ACTIVITY -
Using the records that appear below, write out exactly the lines from the one with "brown mug [275,521,333,598]" through the one with "none -> purple watering can [215,143,409,273]", keeping both end lines.

GIVEN DATA -
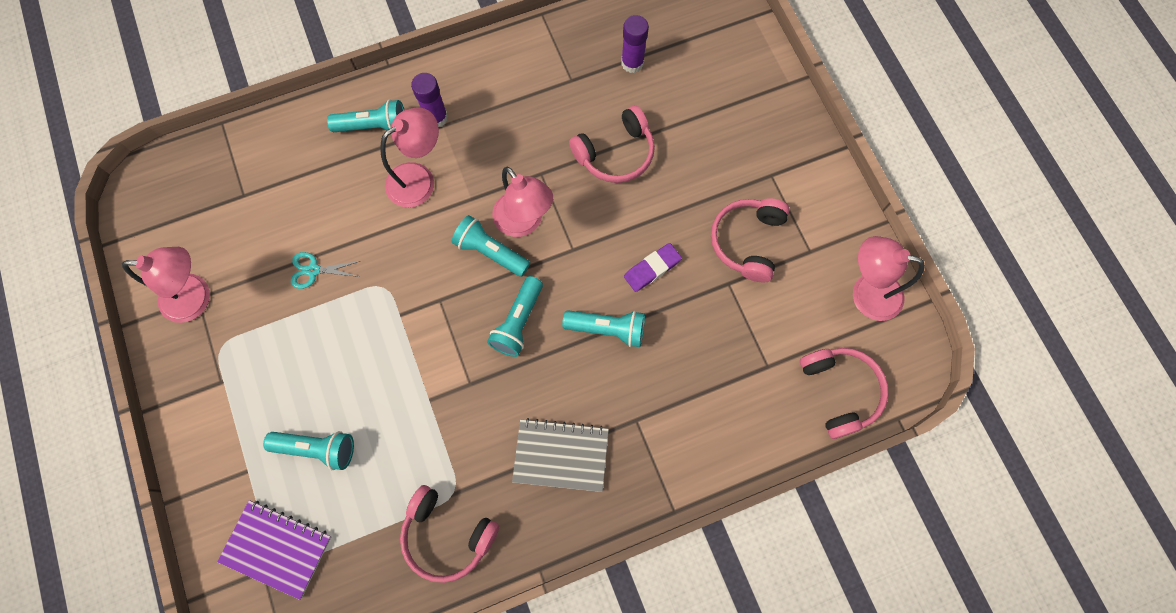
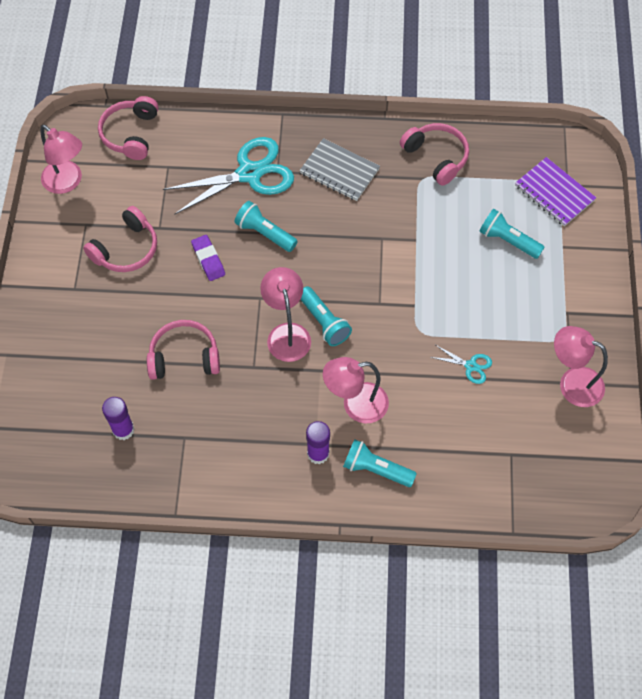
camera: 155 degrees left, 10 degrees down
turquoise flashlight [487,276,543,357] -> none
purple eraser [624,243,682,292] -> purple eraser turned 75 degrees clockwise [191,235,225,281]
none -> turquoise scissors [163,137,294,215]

* * *

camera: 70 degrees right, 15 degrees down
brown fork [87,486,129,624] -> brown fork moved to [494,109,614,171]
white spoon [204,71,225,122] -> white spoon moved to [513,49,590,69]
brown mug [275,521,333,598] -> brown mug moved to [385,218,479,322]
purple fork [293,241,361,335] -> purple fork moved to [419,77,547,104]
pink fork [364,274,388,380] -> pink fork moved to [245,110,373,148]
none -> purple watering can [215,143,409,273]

EXPECTED ANSWER -
brown mug [275,521,333,598] -> brown mug moved to [385,218,479,322]
purple fork [293,241,361,335] -> purple fork moved to [419,77,547,104]
pink fork [364,274,388,380] -> pink fork moved to [245,110,373,148]
none -> purple watering can [215,143,409,273]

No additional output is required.